▶ **WHAT YOU SHOULD DO**:
Where the listing below reaches the line containing "camera: 30 degrees left, 5 degrees down", start writing out lines exactly, and stop once the line containing "blue key [201,275,274,321]" has been written.

▶ **EXERCISE DATA**:
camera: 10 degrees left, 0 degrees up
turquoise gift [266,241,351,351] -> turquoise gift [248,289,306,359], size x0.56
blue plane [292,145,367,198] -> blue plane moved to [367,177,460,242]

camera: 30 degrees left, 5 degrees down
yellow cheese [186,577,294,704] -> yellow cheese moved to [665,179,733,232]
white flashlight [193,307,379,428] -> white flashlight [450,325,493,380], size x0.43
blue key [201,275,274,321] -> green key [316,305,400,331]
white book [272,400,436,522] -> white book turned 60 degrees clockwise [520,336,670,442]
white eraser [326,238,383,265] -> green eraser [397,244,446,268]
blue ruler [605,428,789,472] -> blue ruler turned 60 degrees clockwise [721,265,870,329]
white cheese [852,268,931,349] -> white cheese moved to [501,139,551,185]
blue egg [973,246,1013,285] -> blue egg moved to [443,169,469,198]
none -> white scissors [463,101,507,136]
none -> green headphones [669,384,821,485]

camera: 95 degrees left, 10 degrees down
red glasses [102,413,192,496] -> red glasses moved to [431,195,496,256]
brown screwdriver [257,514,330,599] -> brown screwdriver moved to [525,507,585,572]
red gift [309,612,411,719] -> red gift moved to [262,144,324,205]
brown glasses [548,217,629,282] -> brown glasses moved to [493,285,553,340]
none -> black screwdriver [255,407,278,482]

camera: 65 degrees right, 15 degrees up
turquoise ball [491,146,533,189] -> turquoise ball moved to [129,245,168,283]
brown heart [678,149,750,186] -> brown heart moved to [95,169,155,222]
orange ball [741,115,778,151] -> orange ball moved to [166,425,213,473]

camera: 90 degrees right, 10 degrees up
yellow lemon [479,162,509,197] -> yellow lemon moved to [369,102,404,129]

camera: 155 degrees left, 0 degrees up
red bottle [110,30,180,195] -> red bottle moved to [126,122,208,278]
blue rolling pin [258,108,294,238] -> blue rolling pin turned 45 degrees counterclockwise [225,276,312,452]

▶ **WRITTEN ANSWER**:
camera: 30 degrees left, 5 degrees down
yellow cheese [186,577,294,704] -> yellow cheese moved to [665,179,733,232]
white flashlight [193,307,379,428] -> white flashlight [450,325,493,380], size x0.43
blue key [201,275,274,321] -> green key [316,305,400,331]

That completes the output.